** Begin **
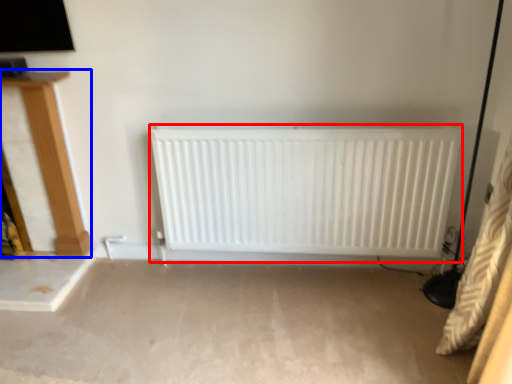
Question: Which of the following is the farthest to the observer, radiator (highlighted by a red box) or furniture (highlighted by a blue box)?

Choices:
 (A) radiator
 (B) furniture

Answer: (B)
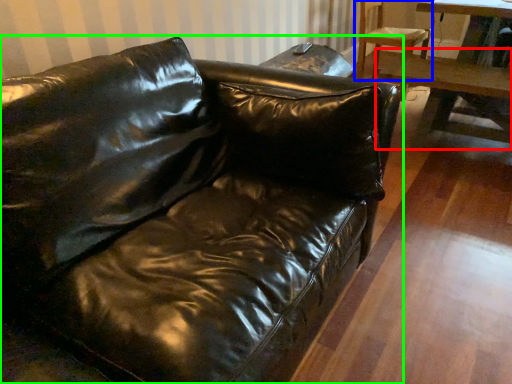
Question: Considering the real-world distances, which object is closest to table (highlighted by a red box)? chair (highlighted by a blue box) or studio couch (highlighted by a green box).

Choices:
 (A) chair
 (B) studio couch

Answer: (A)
** End **
**What you should do:**
Recast all of the material above as a Markdown table with the columns "Row" and "Line": one numbered row for each nonblank line. Leave the pictures out.

**Exercise result:**
| Row | Line |
|---|---|
| 1 | Question: Which of the following is the farthest to the observer, radiator (highlighted by a red box) or furniture (highlighted by a blue box)? |
| 2 | Choices: |
| 3 |  (A) radiator |
| 4 |  (B) furniture |
| 5 | Answer: (B) |
| 6 | Question: Considering the real-world distances, which object is closest to table (highlighted by a red box)? chair (highlighted by a blue box) or studio couch (highlighted by a green box). |
| 7 | Choices: |
| 8 |  (A) chair |
| 9 |  (B) studio couch |
| 10 | Answer: (A) |